▶ **Exercise directions**
Copy out the entries exactly, from the first line to the last.
****************
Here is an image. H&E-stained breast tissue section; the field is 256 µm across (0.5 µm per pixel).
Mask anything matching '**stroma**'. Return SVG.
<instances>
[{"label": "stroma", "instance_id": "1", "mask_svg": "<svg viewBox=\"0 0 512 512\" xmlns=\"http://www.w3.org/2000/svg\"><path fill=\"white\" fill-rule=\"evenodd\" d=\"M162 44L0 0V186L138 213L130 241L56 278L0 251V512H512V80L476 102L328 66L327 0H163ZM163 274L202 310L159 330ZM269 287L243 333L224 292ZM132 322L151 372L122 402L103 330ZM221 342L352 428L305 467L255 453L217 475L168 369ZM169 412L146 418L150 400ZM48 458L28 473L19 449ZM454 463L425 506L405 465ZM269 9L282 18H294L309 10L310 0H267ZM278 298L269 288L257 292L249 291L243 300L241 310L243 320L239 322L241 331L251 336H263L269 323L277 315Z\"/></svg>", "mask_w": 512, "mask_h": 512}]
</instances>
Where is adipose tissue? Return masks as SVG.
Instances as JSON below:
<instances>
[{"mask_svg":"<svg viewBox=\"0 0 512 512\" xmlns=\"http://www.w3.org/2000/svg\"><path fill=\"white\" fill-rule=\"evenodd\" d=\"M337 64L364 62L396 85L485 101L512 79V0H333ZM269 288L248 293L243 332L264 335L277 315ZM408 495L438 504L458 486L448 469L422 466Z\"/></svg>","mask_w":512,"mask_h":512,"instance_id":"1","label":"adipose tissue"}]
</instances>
****************
▶ **Written reply**
Here is an image. H&E-stained breast tissue section; the field is 256 µm across (0.5 µm per pixel).
Mask anything matching '**stroma**'. Return SVG.
<instances>
[{"label": "stroma", "instance_id": "1", "mask_svg": "<svg viewBox=\"0 0 512 512\" xmlns=\"http://www.w3.org/2000/svg\"><path fill=\"white\" fill-rule=\"evenodd\" d=\"M162 44L0 0V186L138 213L130 241L56 278L0 251V512H512V80L476 102L328 66L327 0H163ZM163 274L202 310L159 330ZM269 287L243 333L224 292ZM132 322L151 372L122 402L103 330ZM221 342L352 428L305 467L255 453L217 475L168 369ZM169 412L146 418L150 400ZM48 458L28 473L19 449ZM454 463L425 506L405 465ZM269 9L282 18H294L309 10L310 0H267ZM278 298L269 288L257 292L249 291L243 300L241 310L243 320L239 322L241 331L251 336H263L269 323L277 315Z\"/></svg>", "mask_w": 512, "mask_h": 512}]
</instances>
Where is adipose tissue? Return masks as SVG.
Instances as JSON below:
<instances>
[{"mask_svg":"<svg viewBox=\"0 0 512 512\" xmlns=\"http://www.w3.org/2000/svg\"><path fill=\"white\" fill-rule=\"evenodd\" d=\"M337 64L364 62L396 85L485 101L512 79V0H333ZM269 288L248 293L243 332L264 335L277 315ZM408 495L438 504L458 486L448 469L422 466Z\"/></svg>","mask_w":512,"mask_h":512,"instance_id":"1","label":"adipose tissue"}]
</instances>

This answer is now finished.